▶ **RECORDED DATA**:
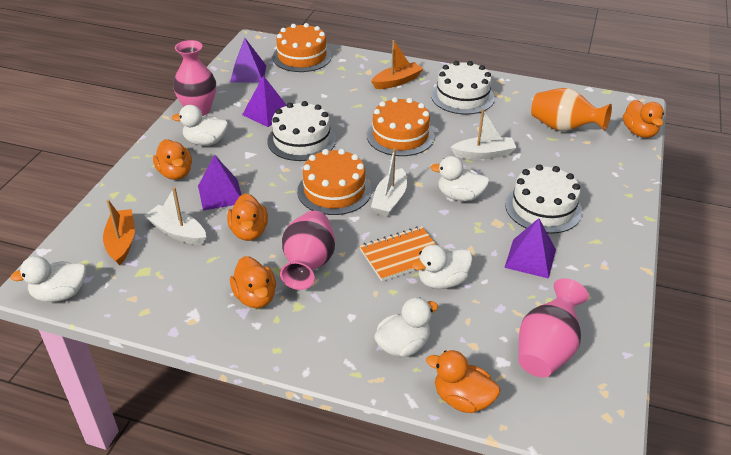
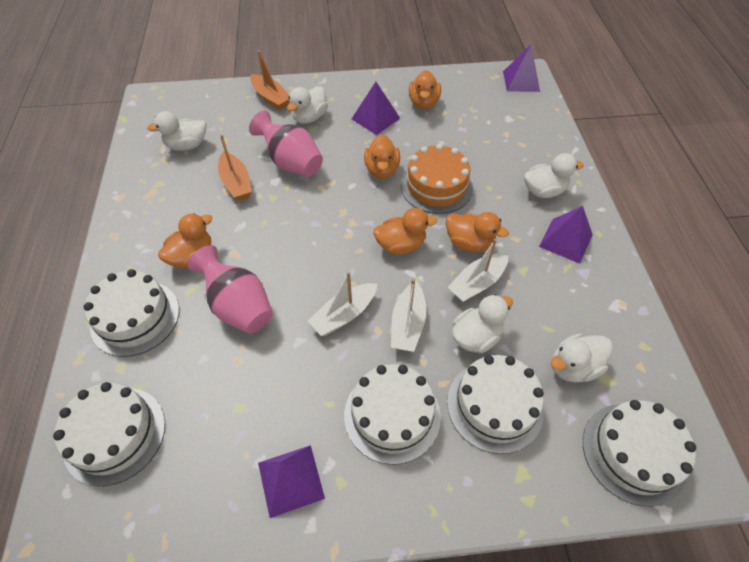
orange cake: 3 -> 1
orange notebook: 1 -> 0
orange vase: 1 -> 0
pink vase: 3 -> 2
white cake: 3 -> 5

▶ **WHAT YOU SHOULD DO**: Count the lines of the records that include the word "orange", please, and report the number alone.

▶ **RESULT BELOW**: 3